| Input for this task |
● ● ● ● ●

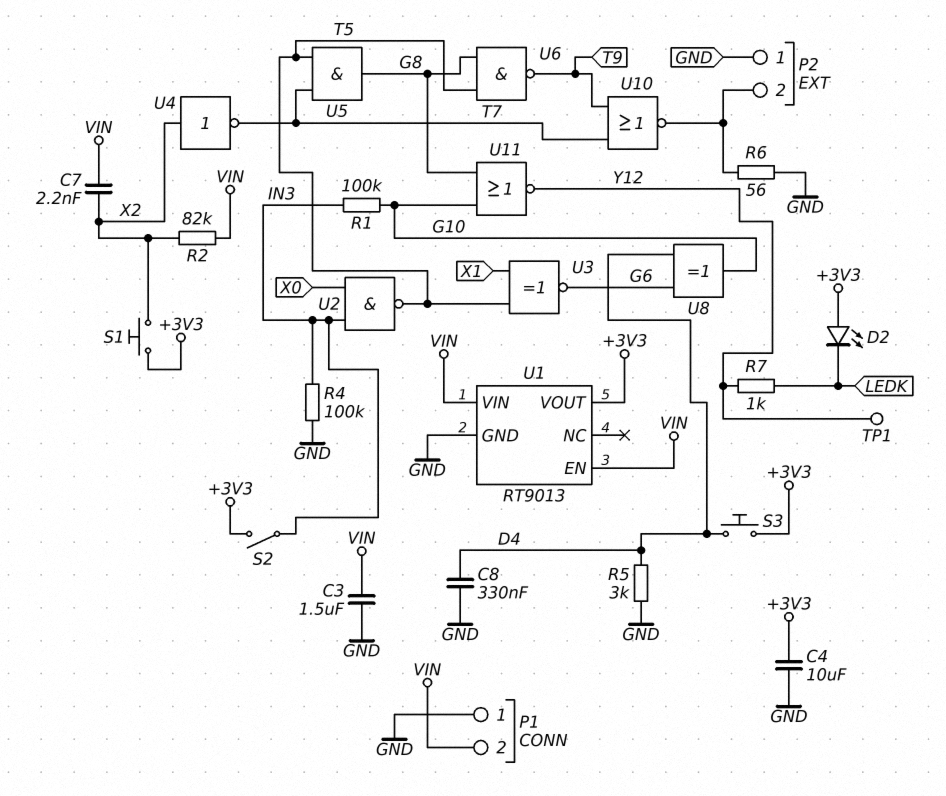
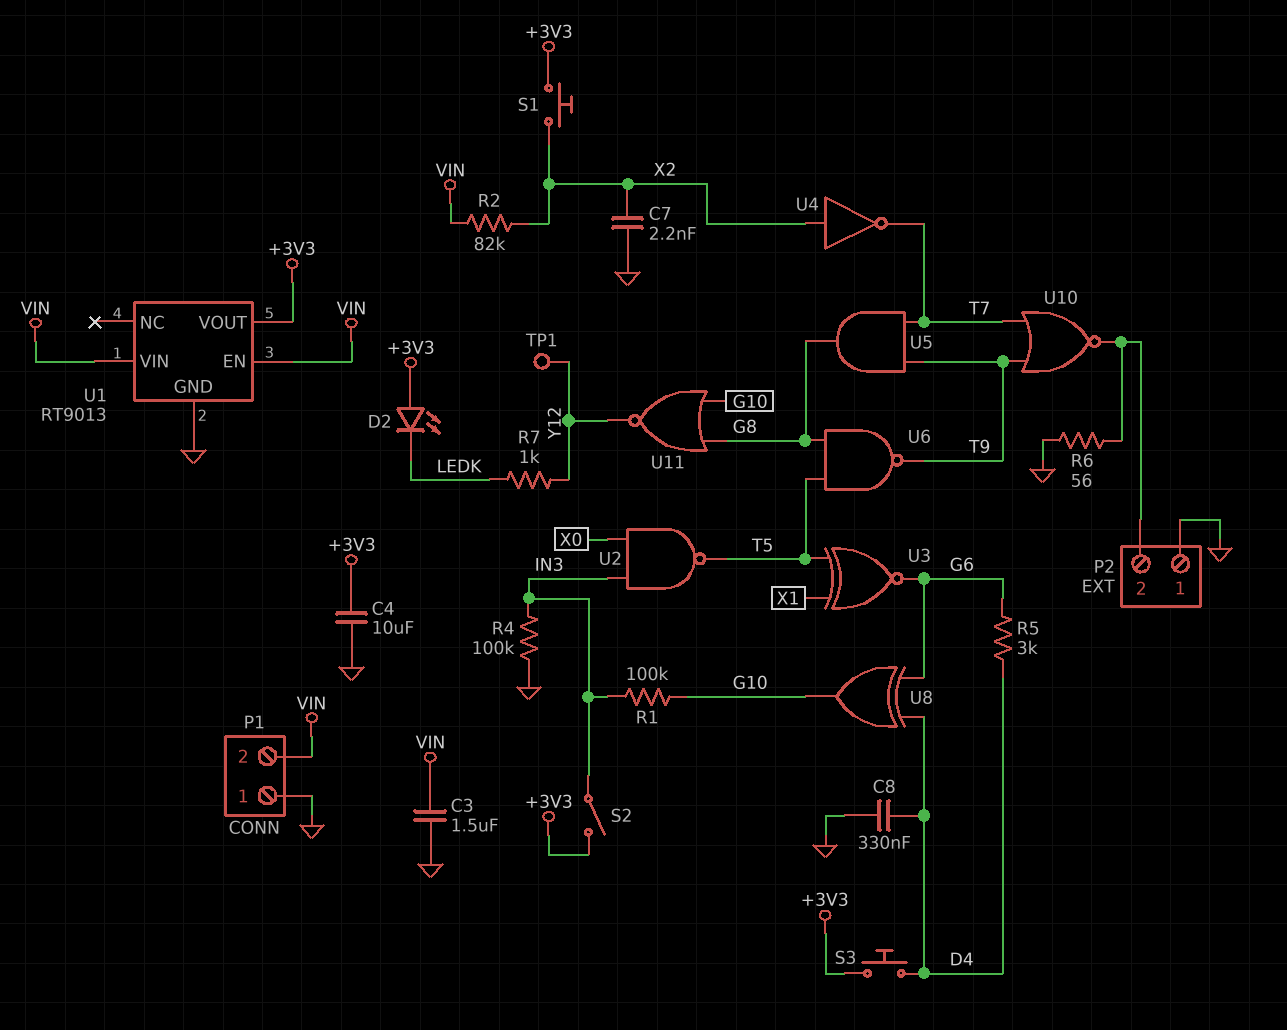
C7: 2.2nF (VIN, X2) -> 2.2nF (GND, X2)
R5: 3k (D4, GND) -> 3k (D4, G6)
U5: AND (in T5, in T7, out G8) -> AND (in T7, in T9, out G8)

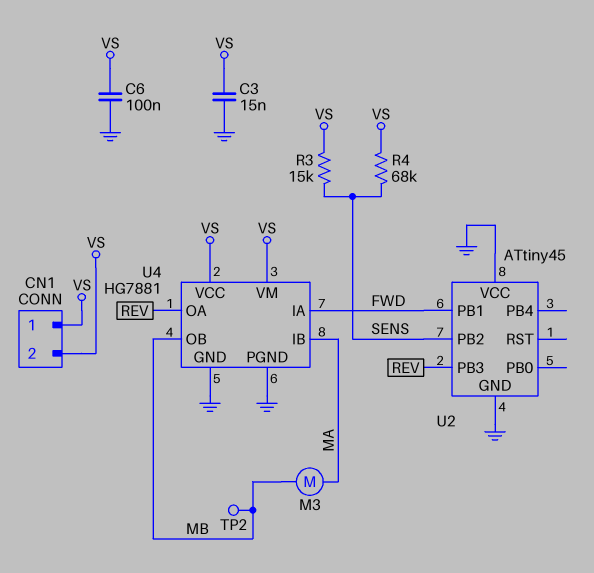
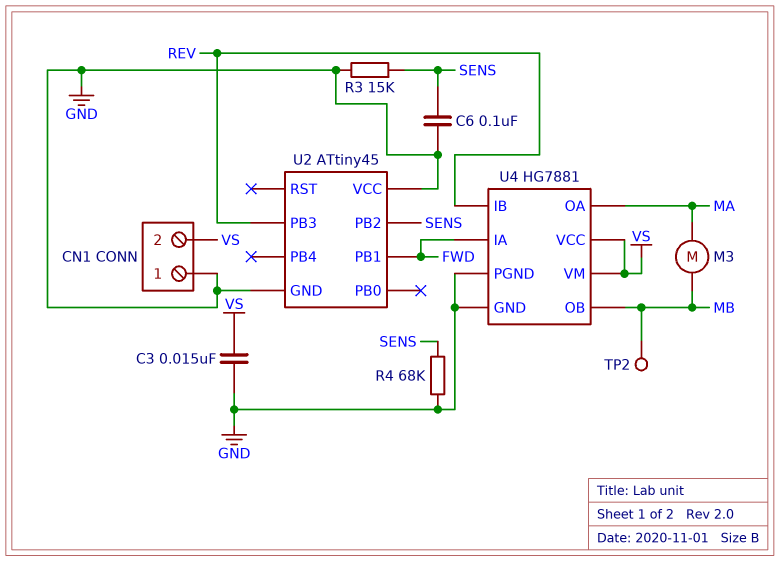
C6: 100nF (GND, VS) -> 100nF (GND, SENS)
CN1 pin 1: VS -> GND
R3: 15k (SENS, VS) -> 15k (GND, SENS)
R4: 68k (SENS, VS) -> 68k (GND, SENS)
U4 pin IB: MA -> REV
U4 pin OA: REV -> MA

● ● ● ● ●

| What you are asked to do |
Copy all lines from the entries that contain the word "SENS".

| Answer for this exercise |
C6: 100nF (GND, VS) -> 100nF (GND, SENS)
R3: 15k (SENS, VS) -> 15k (GND, SENS)
R4: 68k (SENS, VS) -> 68k (GND, SENS)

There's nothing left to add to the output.